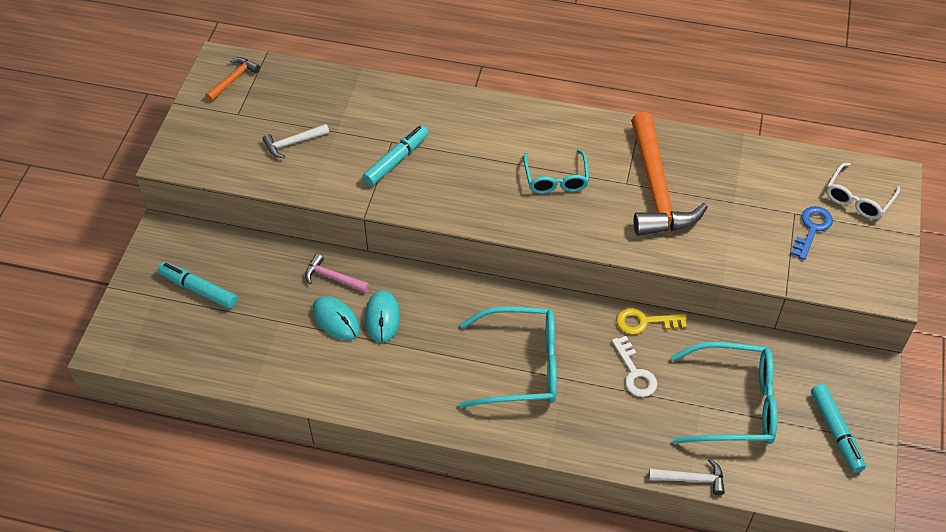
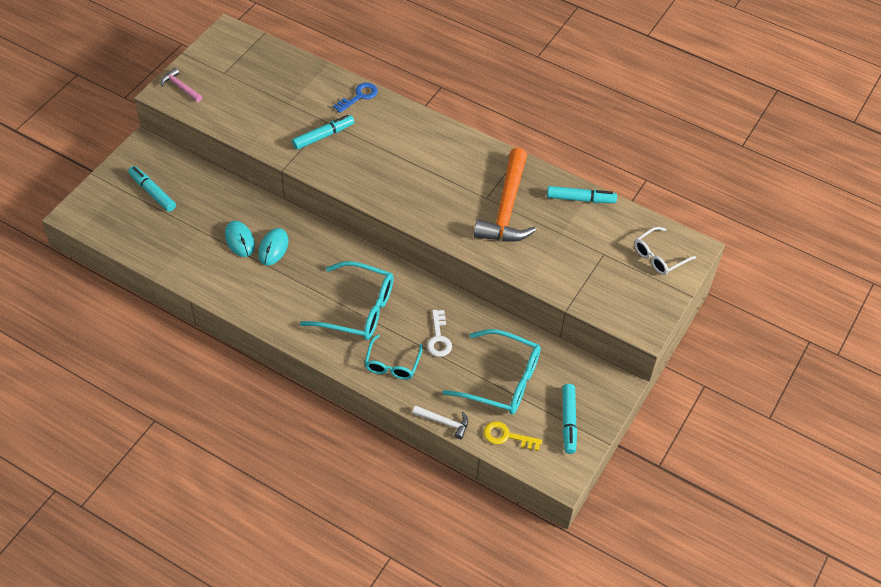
camera: 15 degrees right, 0 degrees up
(233, 79) = (231, 47): orange hammer -> none
(293, 143) = (254, 104): white hammer -> none
(333, 278) = (250, 210): pink hammer -> pink hammer (180, 87)
(556, 179) = (434, 181): turquoise glasses -> turquoise glasses (392, 364)
(645, 322) = (464, 305): yellow key -> yellow key (507, 436)
(735, 154) = (580, 199): none -> turquoise marker
(812, 229) = (611, 269): blue key -> blue key (359, 96)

____

EXERCISE REQUIREMENTS: Return word for word the lines above from the line with "(293, 143) = (254, 104): white hammer -> none" to the line with "(735, 154) = (580, 199): none", including both and leaving out all others.

EXERCISE RESPONSE:
(293, 143) = (254, 104): white hammer -> none
(333, 278) = (250, 210): pink hammer -> pink hammer (180, 87)
(556, 179) = (434, 181): turquoise glasses -> turquoise glasses (392, 364)
(645, 322) = (464, 305): yellow key -> yellow key (507, 436)
(735, 154) = (580, 199): none -> turquoise marker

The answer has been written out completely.